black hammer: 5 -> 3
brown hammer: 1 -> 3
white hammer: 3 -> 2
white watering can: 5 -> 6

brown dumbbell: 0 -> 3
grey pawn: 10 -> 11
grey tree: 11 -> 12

+===+

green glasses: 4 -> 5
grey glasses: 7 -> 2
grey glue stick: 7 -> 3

+===+

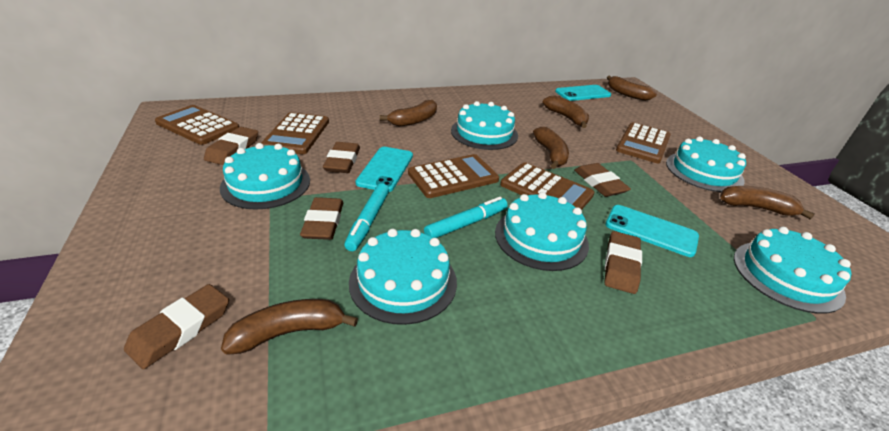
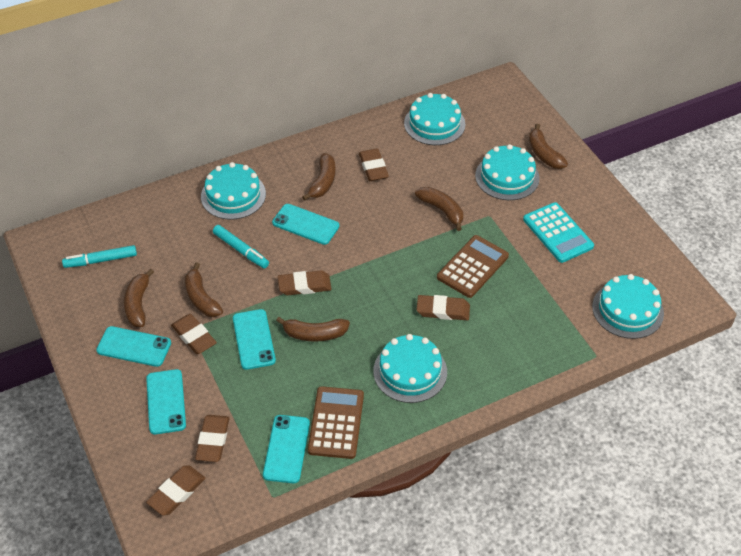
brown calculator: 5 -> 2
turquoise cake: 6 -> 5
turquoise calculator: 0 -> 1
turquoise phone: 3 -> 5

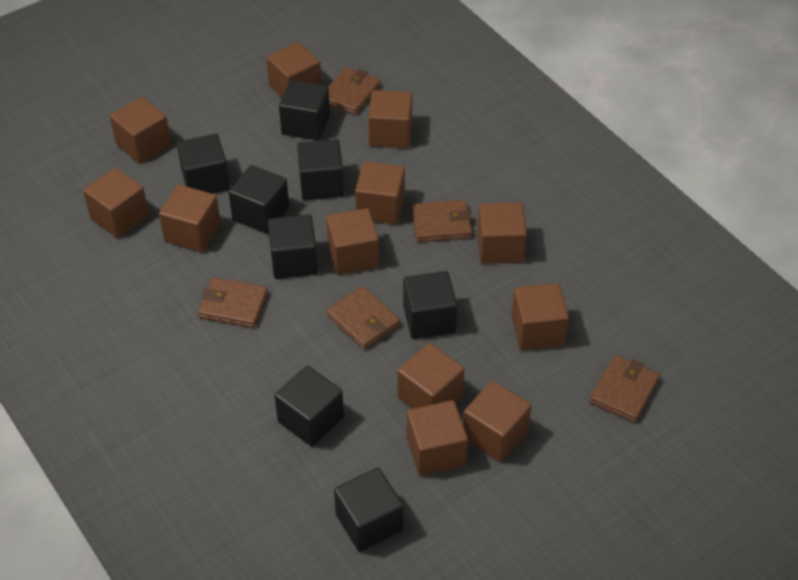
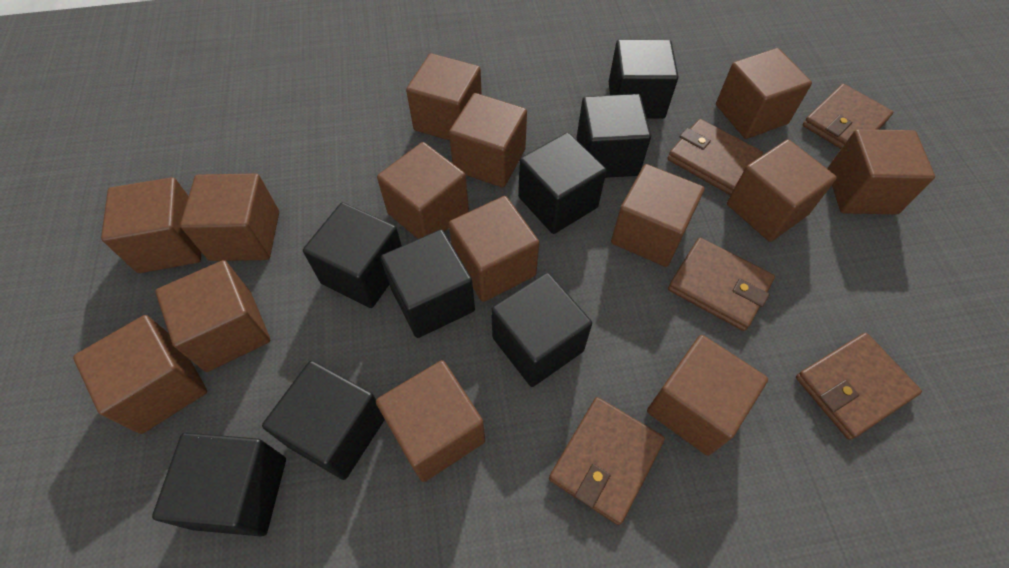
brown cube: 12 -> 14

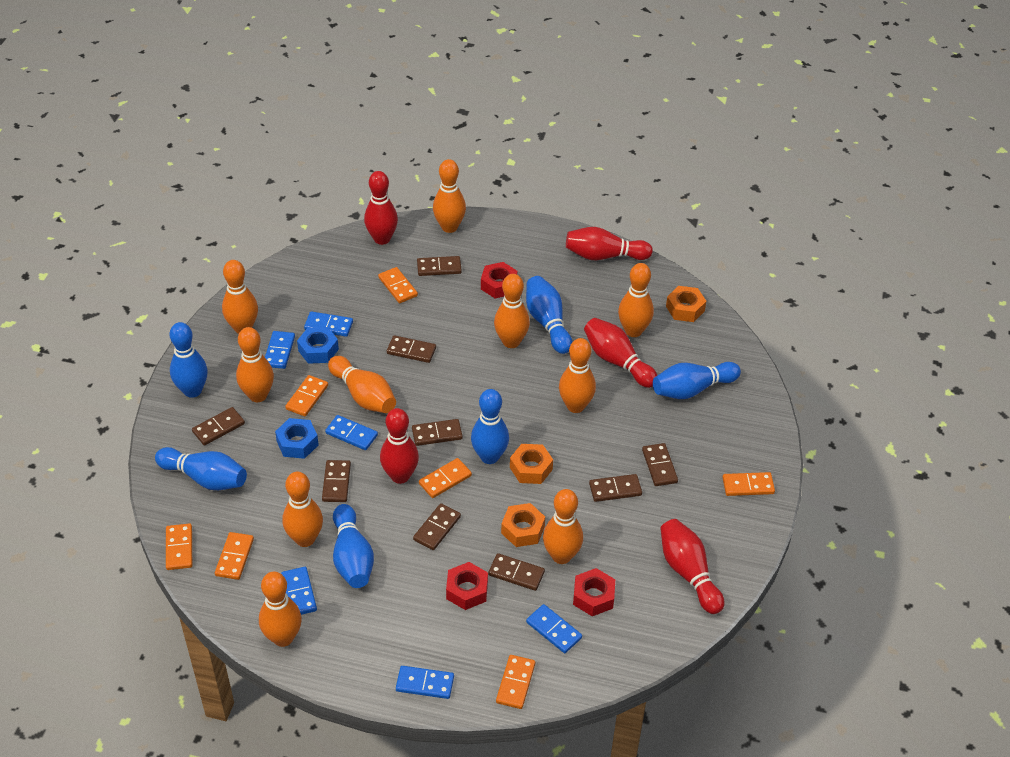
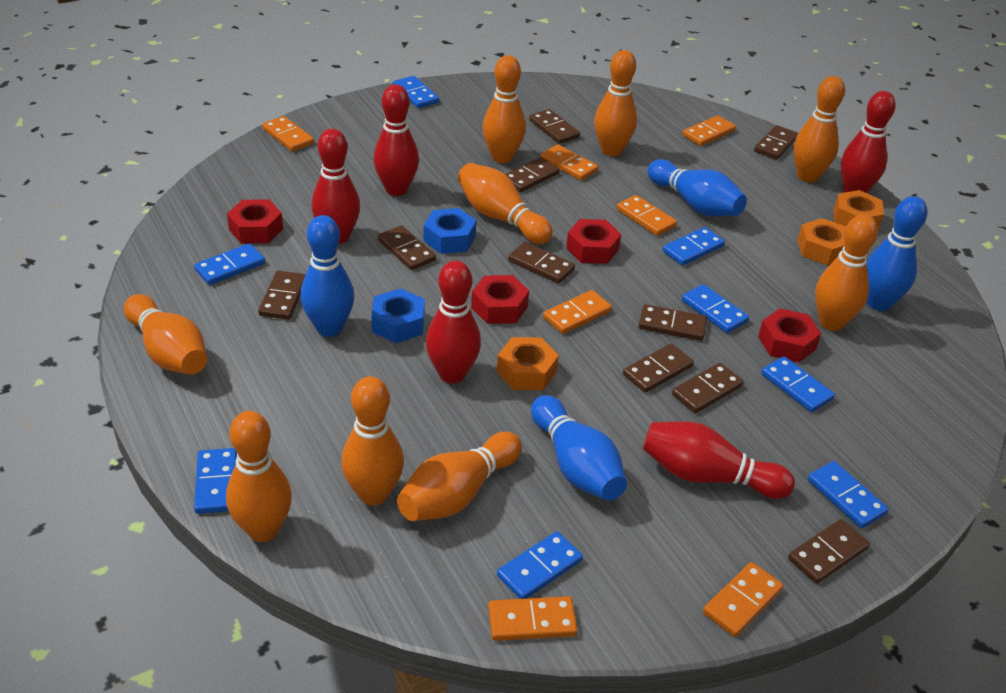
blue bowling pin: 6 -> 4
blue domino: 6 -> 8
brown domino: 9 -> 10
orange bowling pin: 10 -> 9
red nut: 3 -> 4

+===+

## Directions for this task
Pull every line containing the word "turquoise" out of the entries above.

## Task solution
turquoise cake: 6 -> 5
turquoise calculator: 0 -> 1
turquoise phone: 3 -> 5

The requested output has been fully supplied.